**Available records**.
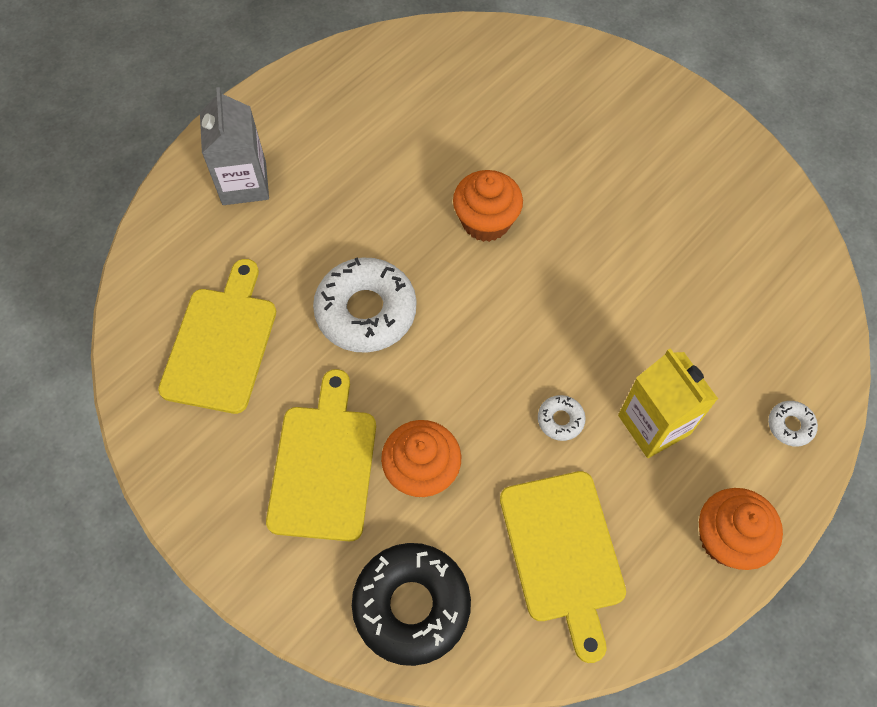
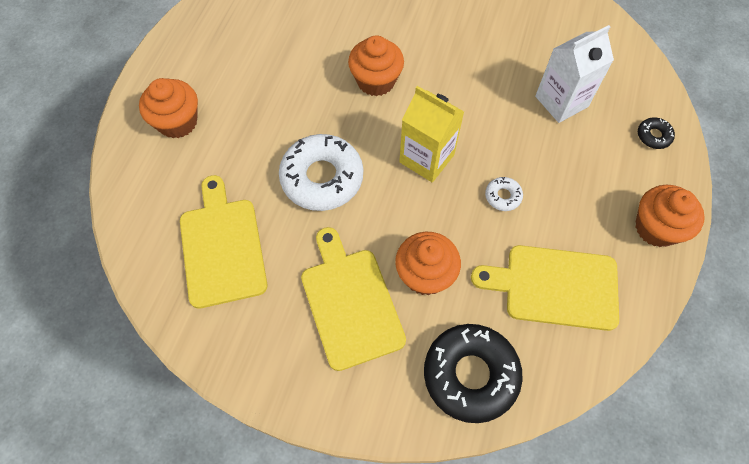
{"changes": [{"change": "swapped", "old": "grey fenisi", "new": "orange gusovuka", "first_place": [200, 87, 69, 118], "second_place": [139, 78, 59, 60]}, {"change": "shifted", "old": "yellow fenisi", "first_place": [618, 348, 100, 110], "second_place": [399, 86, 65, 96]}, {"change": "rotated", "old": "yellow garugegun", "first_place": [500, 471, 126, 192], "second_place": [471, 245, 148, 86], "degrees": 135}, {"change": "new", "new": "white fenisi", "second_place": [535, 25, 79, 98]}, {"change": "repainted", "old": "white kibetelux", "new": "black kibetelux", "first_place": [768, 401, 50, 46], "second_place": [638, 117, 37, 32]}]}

...

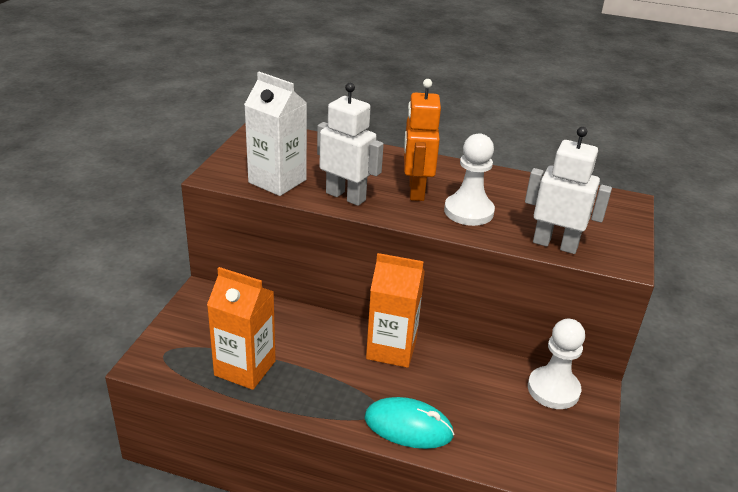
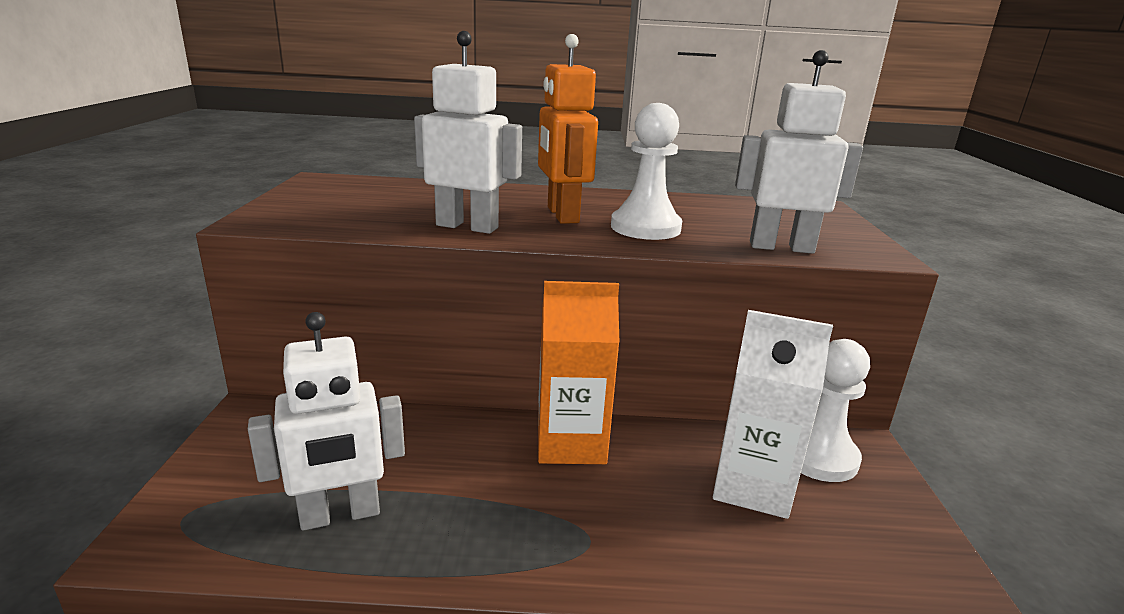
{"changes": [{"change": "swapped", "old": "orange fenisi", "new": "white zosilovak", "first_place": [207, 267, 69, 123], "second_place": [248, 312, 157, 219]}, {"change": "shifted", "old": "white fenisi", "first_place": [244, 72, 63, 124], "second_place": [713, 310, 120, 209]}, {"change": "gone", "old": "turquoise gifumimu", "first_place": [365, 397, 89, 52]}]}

...

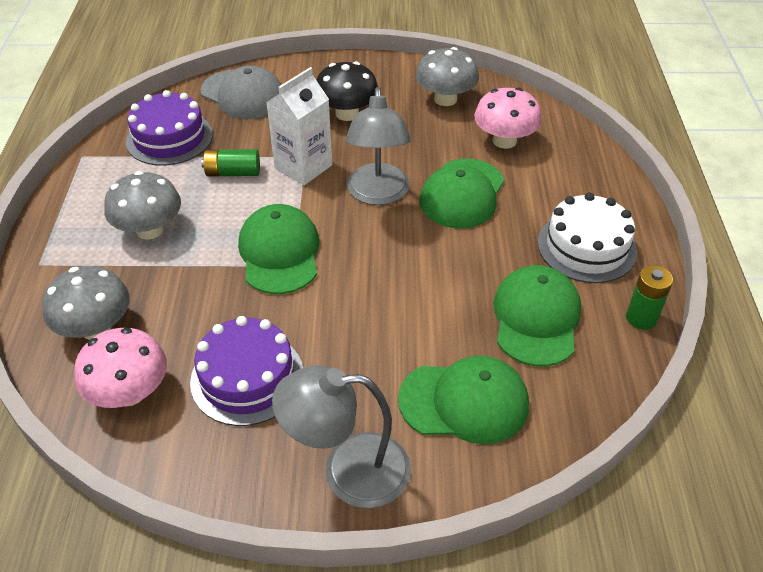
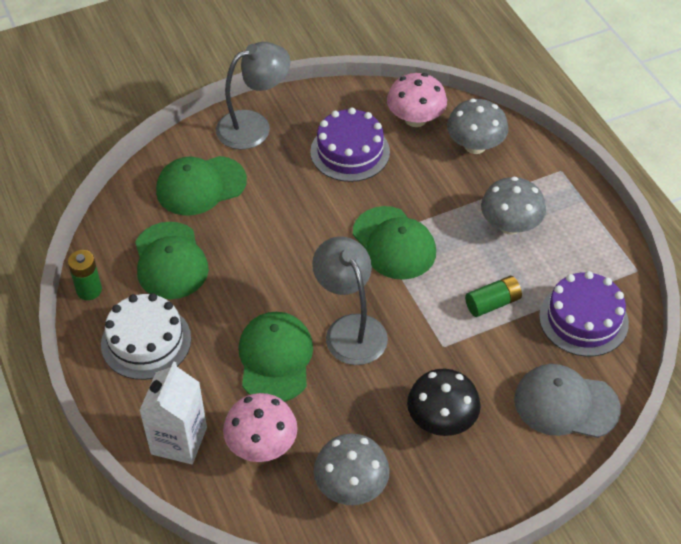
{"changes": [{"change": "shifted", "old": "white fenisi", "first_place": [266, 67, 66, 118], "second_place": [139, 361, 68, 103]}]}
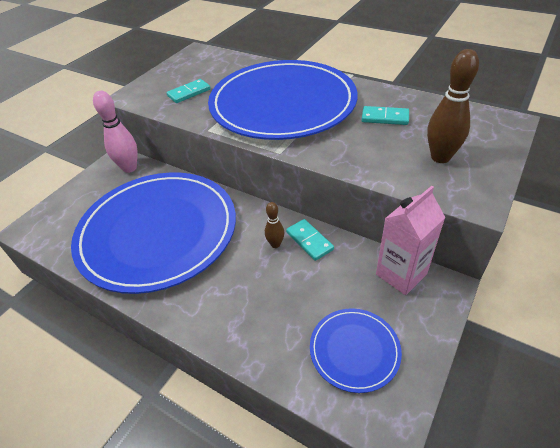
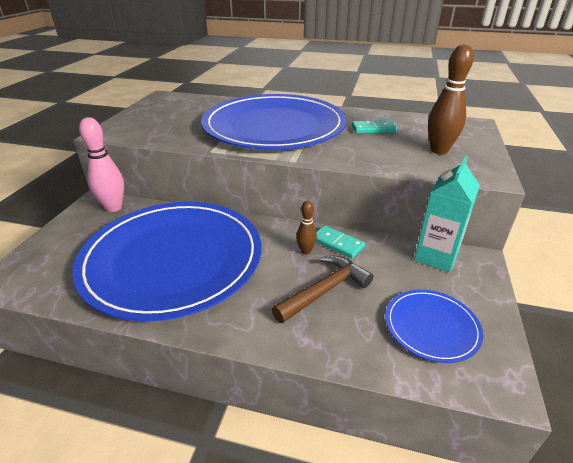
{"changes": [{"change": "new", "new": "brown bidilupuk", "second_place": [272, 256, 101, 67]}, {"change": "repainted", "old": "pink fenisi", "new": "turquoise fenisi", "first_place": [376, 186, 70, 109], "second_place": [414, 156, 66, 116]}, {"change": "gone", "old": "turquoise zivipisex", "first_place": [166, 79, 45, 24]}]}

**Exercise brief**. The word to find is "turquoise". Copy every line of the records that holds it.

**Answer to the problem**.
{"changes": [{"change": "swapped", "old": "orange fenisi", "new": "white zosilovak", "first_place": [207, 267, 69, 123], "second_place": [248, 312, 157, 219]}, {"change": "shifted", "old": "white fenisi", "first_place": [244, 72, 63, 124], "second_place": [713, 310, 120, 209]}, {"change": "gone", "old": "turquoise gifumimu", "first_place": [365, 397, 89, 52]}]}
{"changes": [{"change": "new", "new": "brown bidilupuk", "second_place": [272, 256, 101, 67]}, {"change": "repainted", "old": "pink fenisi", "new": "turquoise fenisi", "first_place": [376, 186, 70, 109], "second_place": [414, 156, 66, 116]}, {"change": "gone", "old": "turquoise zivipisex", "first_place": [166, 79, 45, 24]}]}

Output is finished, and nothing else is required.